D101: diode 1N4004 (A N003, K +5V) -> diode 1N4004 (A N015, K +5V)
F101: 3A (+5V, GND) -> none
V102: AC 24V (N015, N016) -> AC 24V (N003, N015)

--

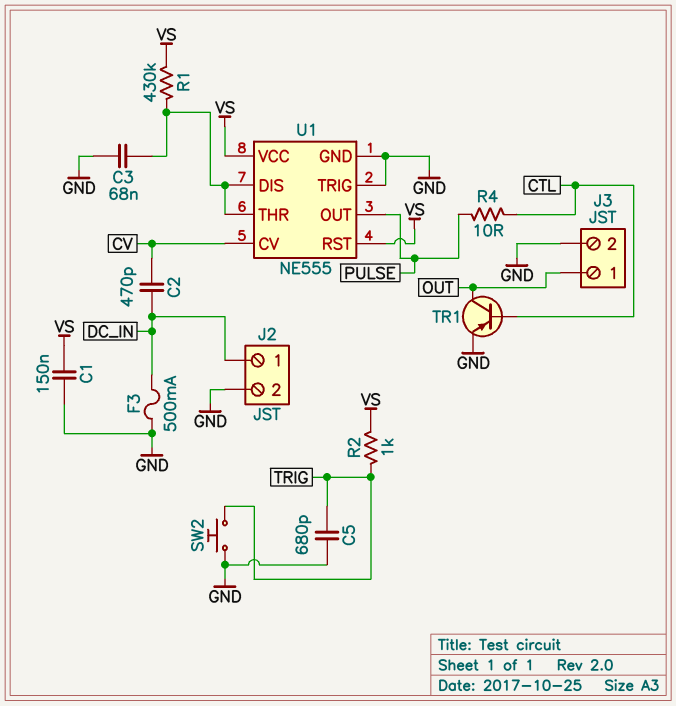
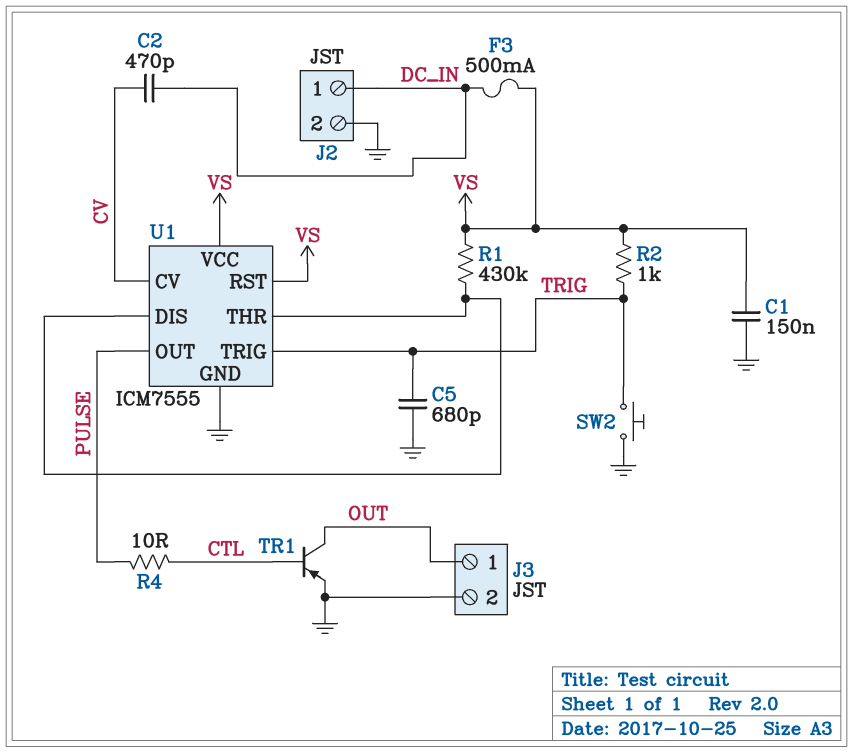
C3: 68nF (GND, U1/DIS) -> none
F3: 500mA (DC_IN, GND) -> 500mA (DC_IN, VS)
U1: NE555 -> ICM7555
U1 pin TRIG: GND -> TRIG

==

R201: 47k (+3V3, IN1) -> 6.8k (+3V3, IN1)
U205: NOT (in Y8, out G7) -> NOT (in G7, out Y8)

• [DIRECTIONS FOR THIS TASK] Going down the listing above, begin printing at the line with "D101: diode 1N4004" and finish with the line with "V102: AC 24V", exactly as they appear.

• [TASK ANSWER]
D101: diode 1N4004 (A N003, K +5V) -> diode 1N4004 (A N015, K +5V)
F101: 3A (+5V, GND) -> none
V102: AC 24V (N015, N016) -> AC 24V (N003, N015)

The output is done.